GOAL OF THE EXERCISE:
The required answer is an exact copy of every entry underneath.

Saved entries:

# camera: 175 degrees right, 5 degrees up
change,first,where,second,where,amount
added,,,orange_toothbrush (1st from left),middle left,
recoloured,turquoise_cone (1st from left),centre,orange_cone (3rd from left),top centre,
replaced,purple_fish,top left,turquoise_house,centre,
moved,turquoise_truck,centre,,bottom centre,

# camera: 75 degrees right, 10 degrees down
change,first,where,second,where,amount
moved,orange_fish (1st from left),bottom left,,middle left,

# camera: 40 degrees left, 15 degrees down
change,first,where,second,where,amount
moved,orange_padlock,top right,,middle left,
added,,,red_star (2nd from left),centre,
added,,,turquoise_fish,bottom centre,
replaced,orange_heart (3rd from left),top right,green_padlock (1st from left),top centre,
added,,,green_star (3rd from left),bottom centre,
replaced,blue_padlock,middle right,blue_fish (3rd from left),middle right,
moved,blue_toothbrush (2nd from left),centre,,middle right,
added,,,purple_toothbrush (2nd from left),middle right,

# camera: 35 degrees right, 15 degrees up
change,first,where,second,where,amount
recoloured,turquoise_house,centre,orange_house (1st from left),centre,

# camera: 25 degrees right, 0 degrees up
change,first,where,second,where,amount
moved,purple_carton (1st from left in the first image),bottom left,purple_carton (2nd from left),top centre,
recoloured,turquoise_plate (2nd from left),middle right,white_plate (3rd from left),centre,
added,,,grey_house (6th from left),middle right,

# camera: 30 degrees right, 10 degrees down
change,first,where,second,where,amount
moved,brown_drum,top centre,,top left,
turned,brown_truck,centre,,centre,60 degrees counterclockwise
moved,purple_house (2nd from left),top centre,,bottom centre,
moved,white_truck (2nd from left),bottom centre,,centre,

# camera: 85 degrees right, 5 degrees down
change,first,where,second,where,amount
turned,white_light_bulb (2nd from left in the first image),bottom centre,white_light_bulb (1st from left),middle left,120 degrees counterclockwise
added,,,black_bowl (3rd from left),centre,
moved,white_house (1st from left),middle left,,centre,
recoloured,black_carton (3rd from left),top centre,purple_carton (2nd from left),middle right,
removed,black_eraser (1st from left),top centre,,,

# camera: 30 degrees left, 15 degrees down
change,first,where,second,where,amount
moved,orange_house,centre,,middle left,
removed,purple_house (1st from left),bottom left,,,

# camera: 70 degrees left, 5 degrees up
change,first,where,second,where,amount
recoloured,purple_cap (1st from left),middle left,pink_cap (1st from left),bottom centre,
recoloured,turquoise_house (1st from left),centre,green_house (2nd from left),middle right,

RESULT:
# camera: 175 degrees right, 5 degrees up
change,first,where,second,where,amount
added,,,orange_toothbrush (1st from left),middle left,
recoloured,turquoise_cone (1st from left),centre,orange_cone (3rd from left),top centre,
replaced,purple_fish,top left,turquoise_house,centre,
moved,turquoise_truck,centre,,bottom centre,

# camera: 75 degrees right, 10 degrees down
change,first,where,second,where,amount
moved,orange_fish (1st from left),bottom left,,middle left,

# camera: 40 degrees left, 15 degrees down
change,first,where,second,where,amount
moved,orange_padlock,top right,,middle left,
added,,,red_star (2nd from left),centre,
added,,,turquoise_fish,bottom centre,
replaced,orange_heart (3rd from left),top right,green_padlock (1st from left),top centre,
added,,,green_star (3rd from left),bottom centre,
replaced,blue_padlock,middle right,blue_fish (3rd from left),middle right,
moved,blue_toothbrush (2nd from left),centre,,middle right,
added,,,purple_toothbrush (2nd from left),middle right,

# camera: 35 degrees right, 15 degrees up
change,first,where,second,where,amount
recoloured,turquoise_house,centre,orange_house (1st from left),centre,

# camera: 25 degrees right, 0 degrees up
change,first,where,second,where,amount
moved,purple_carton (1st from left in the first image),bottom left,purple_carton (2nd from left),top centre,
recoloured,turquoise_plate (2nd from left),middle right,white_plate (3rd from left),centre,
added,,,grey_house (6th from left),middle right,

# camera: 30 degrees right, 10 degrees down
change,first,where,second,where,amount
moved,brown_drum,top centre,,top left,
turned,brown_truck,centre,,centre,60 degrees counterclockwise
moved,purple_house (2nd from left),top centre,,bottom centre,
moved,white_truck (2nd from left),bottom centre,,centre,

# camera: 85 degrees right, 5 degrees down
change,first,where,second,where,amount
turned,white_light_bulb (2nd from left in the first image),bottom centre,white_light_bulb (1st from left),middle left,120 degrees counterclockwise
added,,,black_bowl (3rd from left),centre,
moved,white_house (1st from left),middle left,,centre,
recoloured,black_carton (3rd from left),top centre,purple_carton (2nd from left),middle right,
removed,black_eraser (1st from left),top centre,,,

# camera: 30 degrees left, 15 degrees down
change,first,where,second,where,amount
moved,orange_house,centre,,middle left,
removed,purple_house (1st from left),bottom left,,,

# camera: 70 degrees left, 5 degrees up
change,first,where,second,where,amount
recoloured,purple_cap (1st from left),middle left,pink_cap (1st from left),bottom centre,
recoloured,turquoise_house (1st from left),centre,green_house (2nd from left),middle right,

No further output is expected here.